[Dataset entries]
########################################
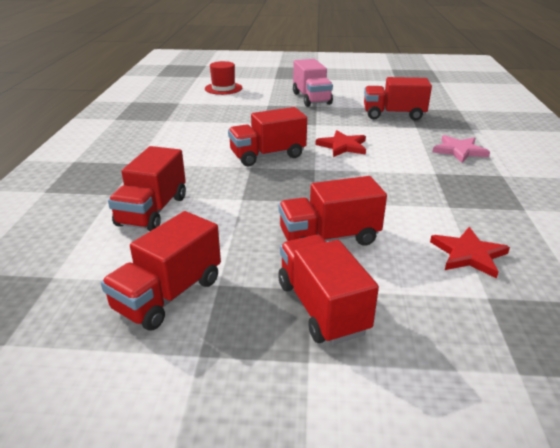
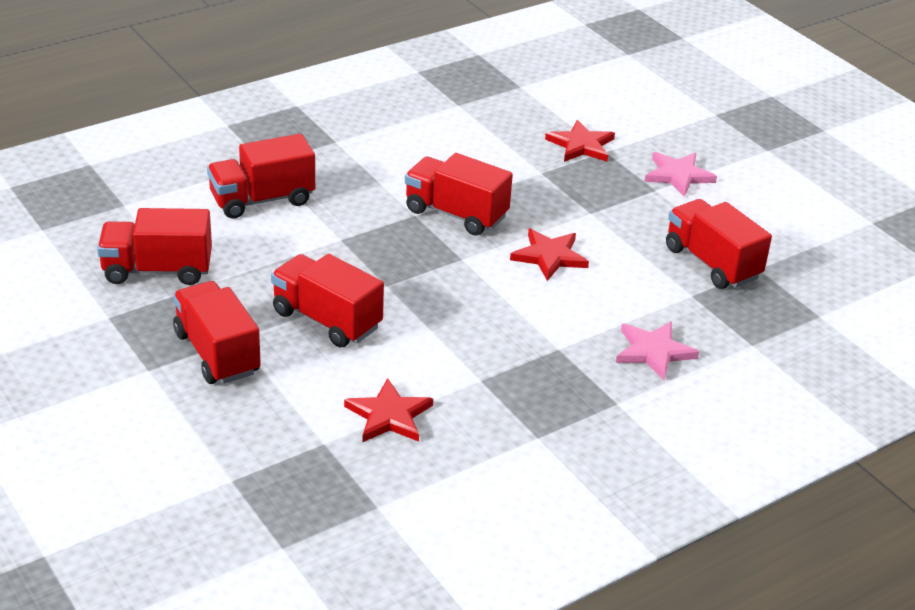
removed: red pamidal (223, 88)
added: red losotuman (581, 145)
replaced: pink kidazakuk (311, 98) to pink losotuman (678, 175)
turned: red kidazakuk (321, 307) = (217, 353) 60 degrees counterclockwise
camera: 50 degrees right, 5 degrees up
########################################
**What you will do**: The entries must be repeated exactly. Leave the images out.

**Exercise solution**:
removed: red pamidal (223, 88)
added: red losotuman (581, 145)
replaced: pink kidazakuk (311, 98) to pink losotuman (678, 175)
turned: red kidazakuk (321, 307) = (217, 353) 60 degrees counterclockwise
camera: 50 degrees right, 5 degrees up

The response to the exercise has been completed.